Exercise goal
Search the entries below for the word "plus" and copy each line that has it.

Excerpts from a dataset
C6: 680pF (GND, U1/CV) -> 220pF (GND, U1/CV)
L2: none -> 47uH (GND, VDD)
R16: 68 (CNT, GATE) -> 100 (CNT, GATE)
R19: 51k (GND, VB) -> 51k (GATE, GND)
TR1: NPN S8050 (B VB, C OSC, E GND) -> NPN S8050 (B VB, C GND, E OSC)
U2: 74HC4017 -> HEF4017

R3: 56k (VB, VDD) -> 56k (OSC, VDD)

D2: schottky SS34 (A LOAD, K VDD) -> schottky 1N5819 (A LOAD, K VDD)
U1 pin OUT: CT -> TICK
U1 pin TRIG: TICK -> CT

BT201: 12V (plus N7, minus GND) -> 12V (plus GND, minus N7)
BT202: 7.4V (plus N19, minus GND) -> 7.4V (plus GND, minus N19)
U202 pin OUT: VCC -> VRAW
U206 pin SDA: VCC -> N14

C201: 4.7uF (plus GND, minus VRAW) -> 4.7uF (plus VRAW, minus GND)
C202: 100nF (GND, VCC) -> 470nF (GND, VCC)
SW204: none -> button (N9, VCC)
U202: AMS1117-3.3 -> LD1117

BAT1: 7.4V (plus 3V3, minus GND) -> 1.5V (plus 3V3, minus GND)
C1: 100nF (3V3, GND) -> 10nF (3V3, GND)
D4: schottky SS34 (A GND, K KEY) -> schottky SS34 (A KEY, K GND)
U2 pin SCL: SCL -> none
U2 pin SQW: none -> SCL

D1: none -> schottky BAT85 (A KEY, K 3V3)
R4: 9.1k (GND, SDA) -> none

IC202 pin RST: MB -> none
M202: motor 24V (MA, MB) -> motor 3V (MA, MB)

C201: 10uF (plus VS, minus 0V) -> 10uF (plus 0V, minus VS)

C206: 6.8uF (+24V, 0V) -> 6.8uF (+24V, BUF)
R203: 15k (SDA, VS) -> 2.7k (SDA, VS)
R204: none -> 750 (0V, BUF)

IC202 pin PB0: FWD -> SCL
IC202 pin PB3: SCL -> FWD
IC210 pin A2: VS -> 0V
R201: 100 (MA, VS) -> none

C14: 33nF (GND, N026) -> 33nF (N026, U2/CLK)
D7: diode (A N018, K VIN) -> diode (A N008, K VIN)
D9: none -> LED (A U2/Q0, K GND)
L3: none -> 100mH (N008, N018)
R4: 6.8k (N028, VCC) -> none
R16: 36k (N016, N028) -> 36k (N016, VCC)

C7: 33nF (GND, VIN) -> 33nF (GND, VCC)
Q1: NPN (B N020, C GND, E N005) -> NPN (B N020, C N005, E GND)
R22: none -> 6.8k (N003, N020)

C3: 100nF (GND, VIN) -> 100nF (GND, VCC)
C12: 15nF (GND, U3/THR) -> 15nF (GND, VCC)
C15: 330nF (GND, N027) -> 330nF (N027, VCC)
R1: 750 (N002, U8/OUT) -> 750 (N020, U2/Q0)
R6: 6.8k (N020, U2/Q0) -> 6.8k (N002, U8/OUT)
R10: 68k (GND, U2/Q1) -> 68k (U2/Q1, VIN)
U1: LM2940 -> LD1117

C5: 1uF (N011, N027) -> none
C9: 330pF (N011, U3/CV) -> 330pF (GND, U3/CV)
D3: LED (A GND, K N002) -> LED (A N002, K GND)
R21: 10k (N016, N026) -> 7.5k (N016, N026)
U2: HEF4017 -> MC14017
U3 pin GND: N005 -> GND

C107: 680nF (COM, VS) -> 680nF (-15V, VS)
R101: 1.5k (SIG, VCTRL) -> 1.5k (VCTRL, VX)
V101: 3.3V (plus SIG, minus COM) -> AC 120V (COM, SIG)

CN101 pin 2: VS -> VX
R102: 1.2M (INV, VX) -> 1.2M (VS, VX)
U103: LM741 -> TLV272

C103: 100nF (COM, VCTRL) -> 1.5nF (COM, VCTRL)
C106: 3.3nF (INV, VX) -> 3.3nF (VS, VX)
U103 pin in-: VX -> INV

Your response
BT201: 12V (plus N7, minus GND) -> 12V (plus GND, minus N7)
BT202: 7.4V (plus N19, minus GND) -> 7.4V (plus GND, minus N19)
C201: 4.7uF (plus GND, minus VRAW) -> 4.7uF (plus VRAW, minus GND)
BAT1: 7.4V (plus 3V3, minus GND) -> 1.5V (plus 3V3, minus GND)
C201: 10uF (plus VS, minus 0V) -> 10uF (plus 0V, minus VS)
V101: 3.3V (plus SIG, minus COM) -> AC 120V (COM, SIG)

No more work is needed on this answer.